▸ Object state change records

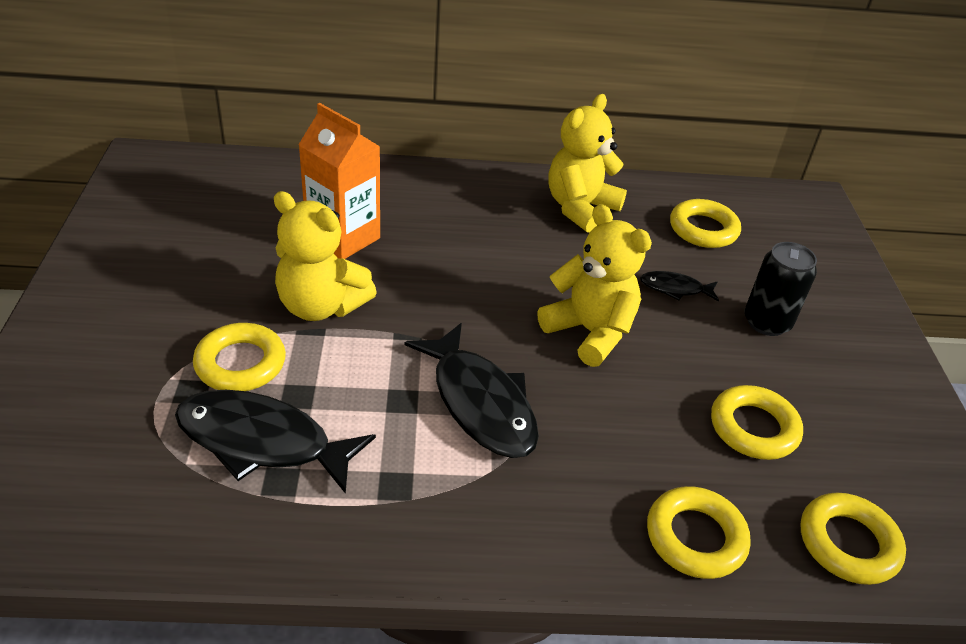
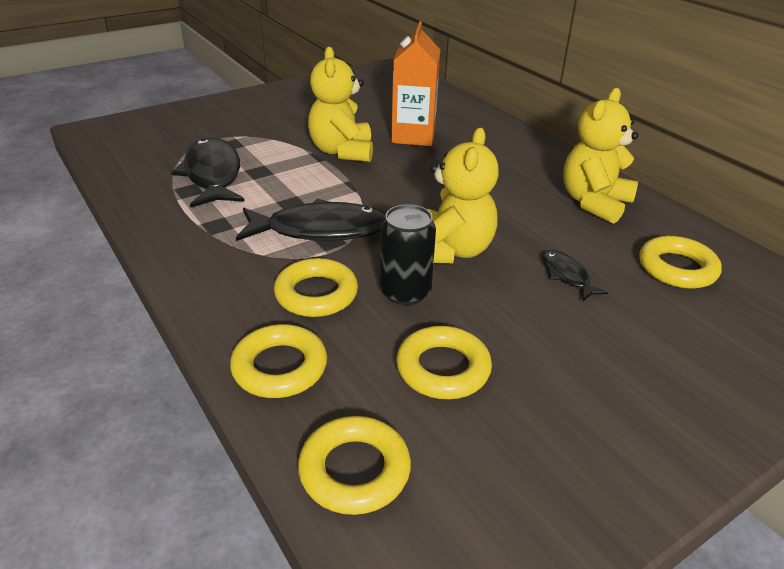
camera: 60 degrees right, 5 degrees down
(240, 363) = (266, 148): yellow ring -> yellow ring (316, 294)
(480, 403) = (320, 230): black fish -> black fish turned 120 degrees counterclockwise
(580, 208) = (594, 203): yellow teddy bear -> yellow teddy bear turned 60 degrees counterclockwise
(766, 322) = (601, 341): black can -> black can (405, 292)

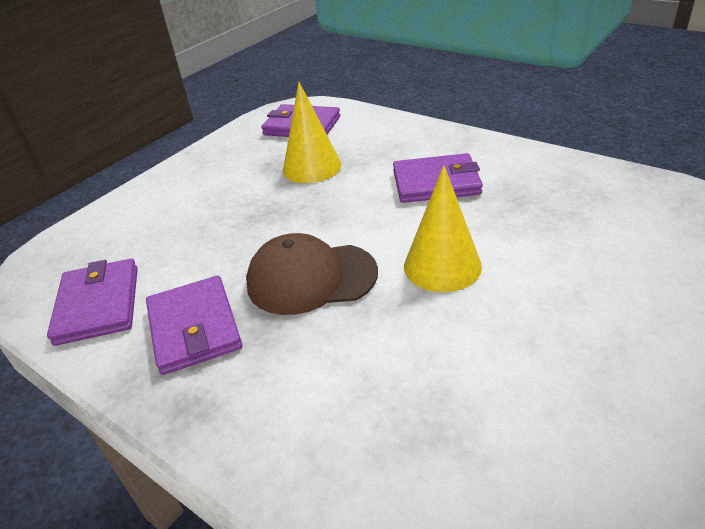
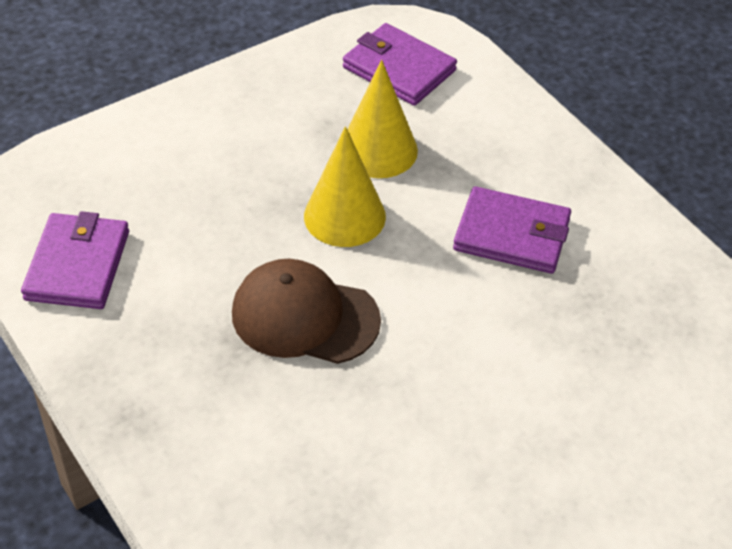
camera: 15 degrees right, 10 degrees up
(194, 328) = (165, 332): purple wallet -> none
(442, 266) = (449, 355): yellow cone -> yellow cone (344, 216)

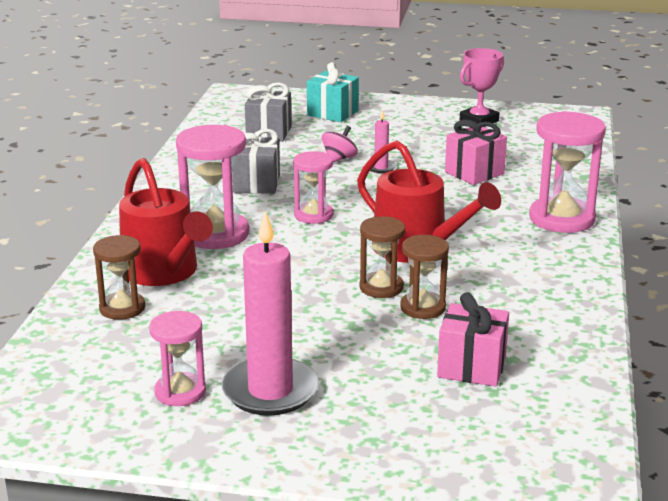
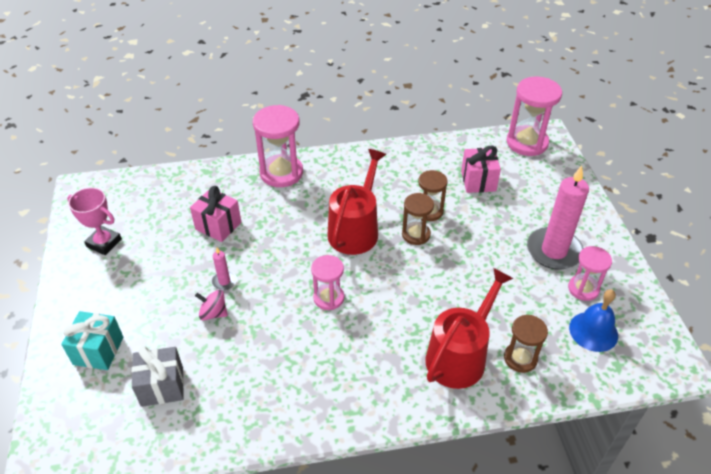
camera: 110 degrees left, 20 degrees up
(106, 374) = (593, 331): none -> blue bell
(215, 234) = (387, 347): pink hourglass -> pink hourglass (527, 143)
(256, 184) = (284, 354): grey gift -> none

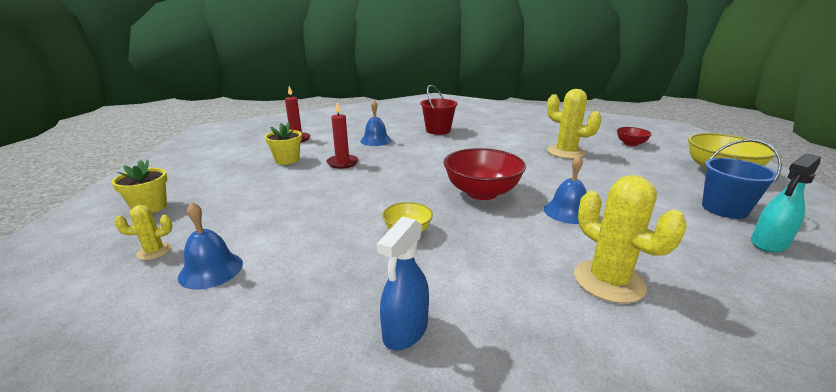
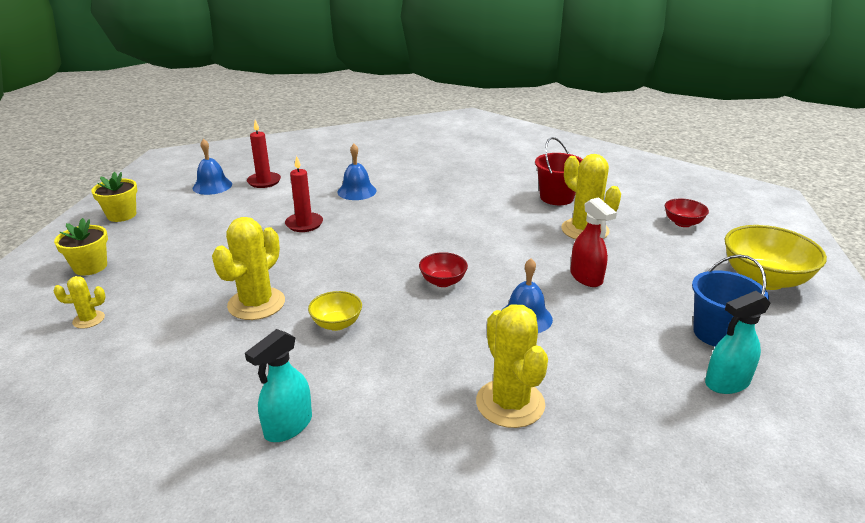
camera: 10 degrees right, 5 degrees up
(211, 270) = (136, 345): blue bell -> blue bell (212, 186)
(287, 160) = (243, 214): yellow flower pot -> yellow flower pot (122, 215)
(324, 223) = (256, 304): none -> yellow cactus
(405, 331) = (288, 426): blue spray bottle -> turquoise spray bottle
(438, 130) = (442, 180): red bucket -> red bucket (556, 197)
(481, 192) = (443, 282): red bowl -> red bowl, size x0.53
(592, 181) = (586, 278): none -> red spray bottle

▸ Exercise details
The lines to return are those with the string "degrees" in them; copy each from the entries above.

▸ Response to this exercise
camera: 60 degrees right, 5 degrees down
(480, 403) = (320, 230): black fish -> black fish turned 120 degrees counterclockwise
(580, 208) = (594, 203): yellow teddy bear -> yellow teddy bear turned 60 degrees counterclockwise
camera: 15 degrees right, 10 degrees up
camera: 110 degrees left, 20 degrees up
camera: 10 degrees right, 5 degrees up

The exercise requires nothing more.